* Work to be completed
Images stay out; everything else in the records is to be set down exactly.

* Dataset records
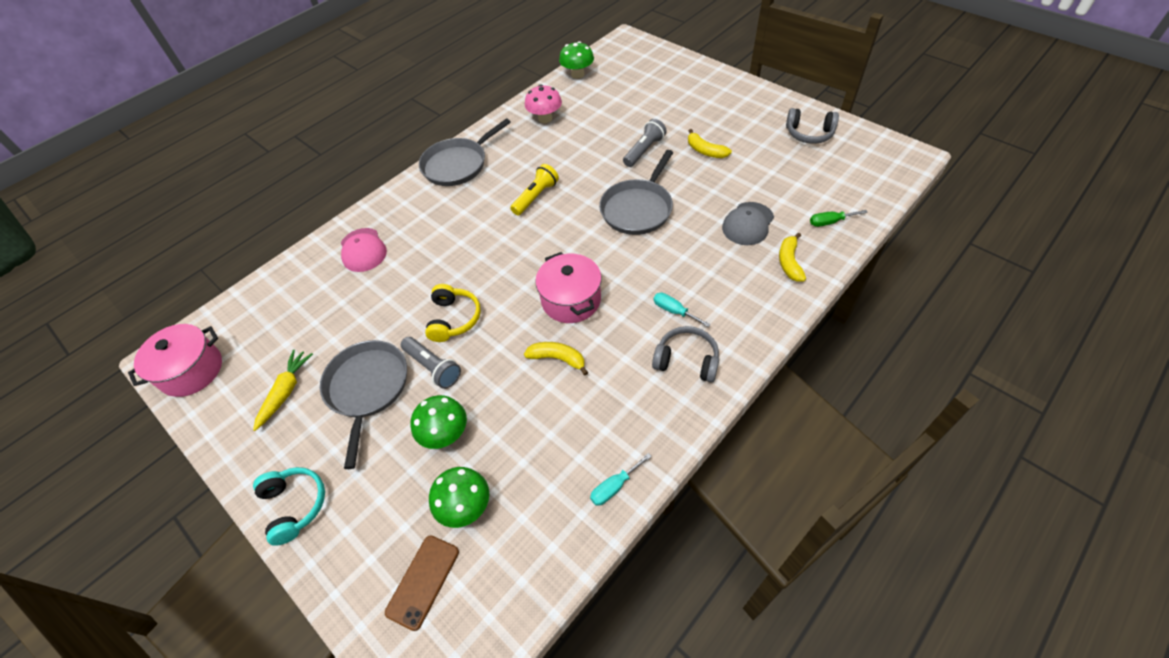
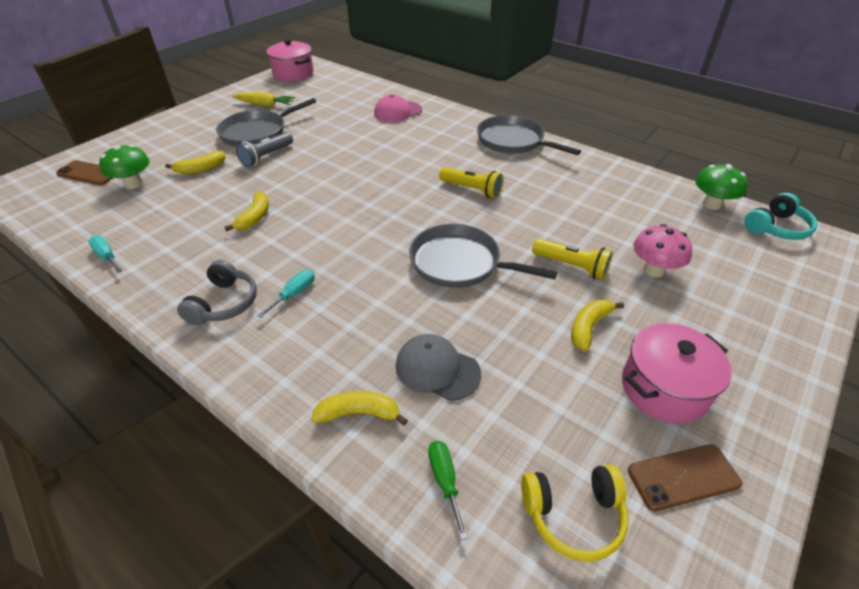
camera: 80 degrees right, 10 degrees down
turquoise headphones [253,467,325,546] -> turquoise headphones moved to [744,193,817,240]
grey pan [320,340,407,469] -> grey pan turned 150 degrees clockwise [216,98,316,147]
green mushroom [411,395,467,449] -> yellow banana [165,151,226,174]
yellow headphones [425,284,481,342] -> yellow headphones moved to [521,465,629,562]
pink mushroom [525,85,562,123] -> pink mushroom moved to [633,224,692,277]
pink pot [535,252,602,323] -> pink pot moved to [622,323,732,424]
grey flashlight [623,119,667,167] -> yellow flashlight [532,239,613,280]
grey headphones [786,108,839,144] -> brown phone [628,444,742,511]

* Response
camera: 80 degrees right, 10 degrees down
turquoise headphones [253,467,325,546] -> turquoise headphones moved to [744,193,817,240]
grey pan [320,340,407,469] -> grey pan turned 150 degrees clockwise [216,98,316,147]
green mushroom [411,395,467,449] -> yellow banana [165,151,226,174]
yellow headphones [425,284,481,342] -> yellow headphones moved to [521,465,629,562]
pink mushroom [525,85,562,123] -> pink mushroom moved to [633,224,692,277]
pink pot [535,252,602,323] -> pink pot moved to [622,323,732,424]
grey flashlight [623,119,667,167] -> yellow flashlight [532,239,613,280]
grey headphones [786,108,839,144] -> brown phone [628,444,742,511]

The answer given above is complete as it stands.